GIVEN RECORDS START

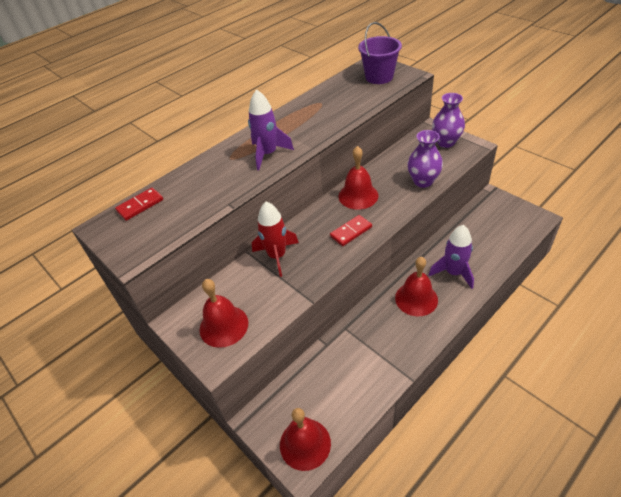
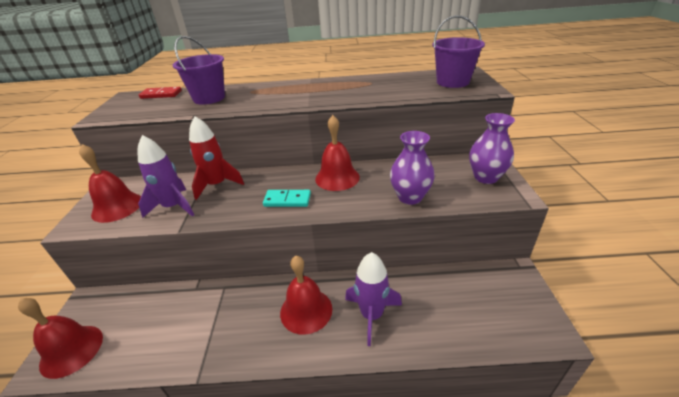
camera: 40 degrees right, 10 degrees down
(205, 183) = (209, 98): none -> purple bucket
(268, 154) = (274, 98): purple rocket -> purple rocket (173, 207)
(351, 232) = (287, 200): red domino -> turquoise domino

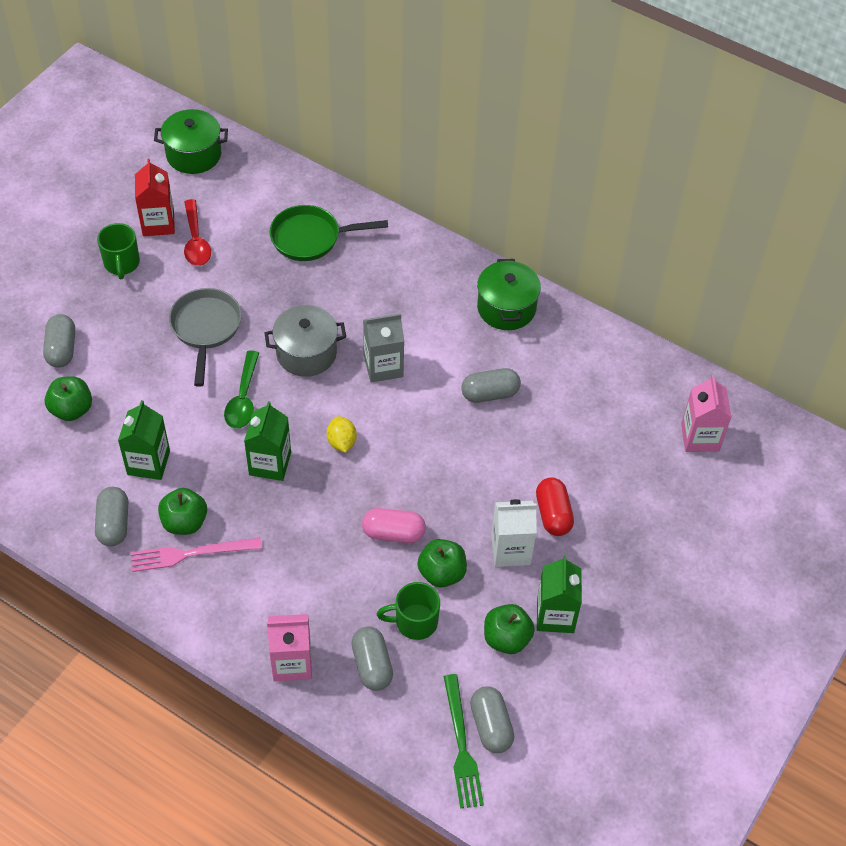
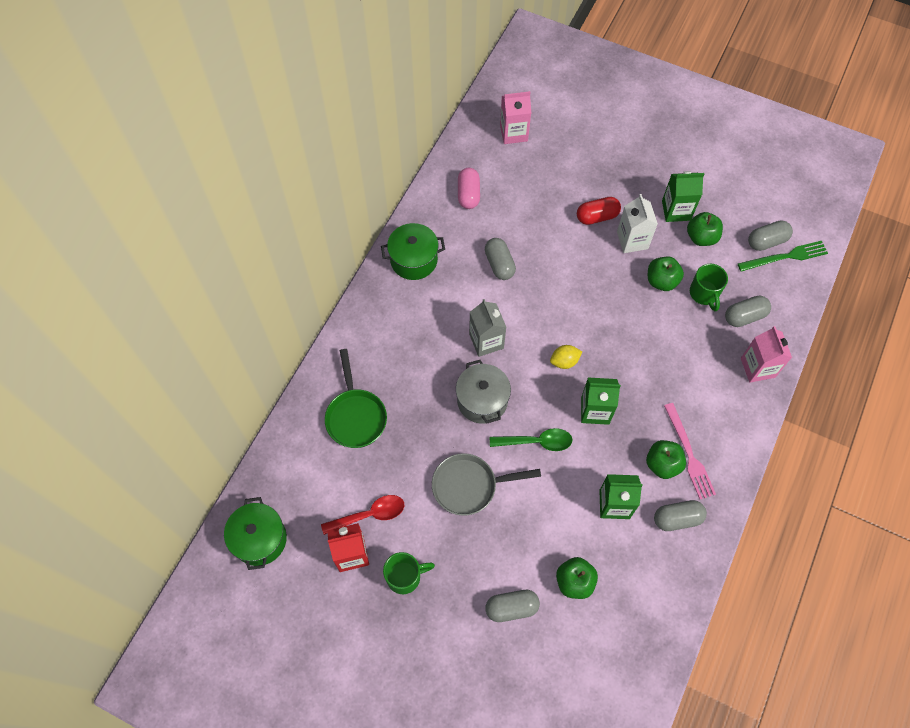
camera: 95 degrees left, 10 degrees up
(393, 533) = (636, 315): pink capsule -> pink capsule (468, 194)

GIVEN RECORDS END

## PROBLEM TO SOLVE
All the records need to be printed again exactly as written, though without their pictures.

## OUTPUT FOR THIS EXERCISE
camera: 40 degrees right, 10 degrees down
(205, 183) = (209, 98): none -> purple bucket
(268, 154) = (274, 98): purple rocket -> purple rocket (173, 207)
(351, 232) = (287, 200): red domino -> turquoise domino

camera: 95 degrees left, 10 degrees up
(393, 533) = (636, 315): pink capsule -> pink capsule (468, 194)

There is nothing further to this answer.